*The task*
Below are entries. Reproduce exactly the lines between the line holding "blue tree: [296,89,356,169]" and the line holding "red fork: [173,137,237,202]", inclusive, and only those.

[Object count change data]
= = = =
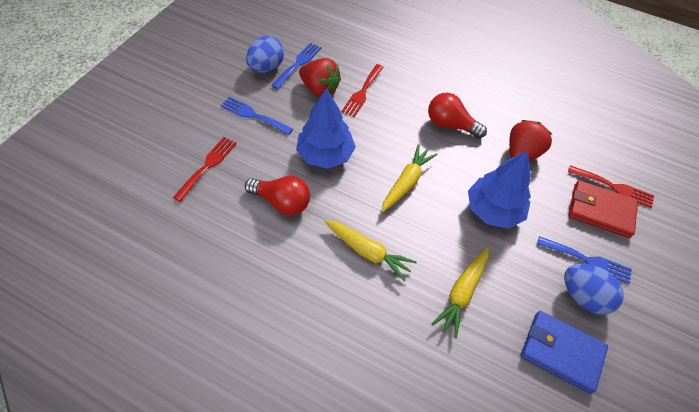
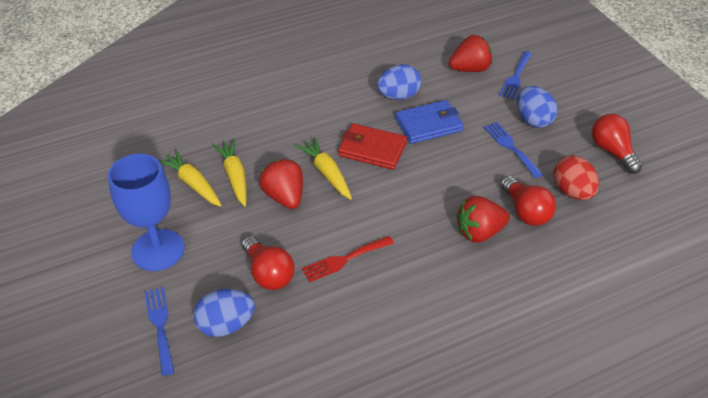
blue egg: [246,36,284,73] [564,264,624,315] = 2 -> [193,289,255,337] [377,64,421,100] [517,86,558,128] = 3
blue goblet: none = 0 -> [108,154,185,271] = 1
blue tree: [296,89,356,169] [468,150,531,229] = 2 -> none = 0
red egg: none = 0 -> [554,155,599,200] = 1
red fork: [173,137,237,202] [341,64,384,117] [568,165,654,208] = 3 -> [302,236,394,282] = 1
red light bulb: [245,176,310,216] [428,93,487,138] = 2 -> [242,236,295,290] [500,176,556,226] [592,114,642,174] = 3
red strawberry: [299,58,341,97] [509,120,552,162] = 2 -> [259,159,303,209] [449,35,493,72] [456,196,510,243] = 3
= = = =
*Answer*
blue tree: [296,89,356,169] [468,150,531,229] = 2 -> none = 0
red egg: none = 0 -> [554,155,599,200] = 1
red fork: [173,137,237,202] [341,64,384,117] [568,165,654,208] = 3 -> [302,236,394,282] = 1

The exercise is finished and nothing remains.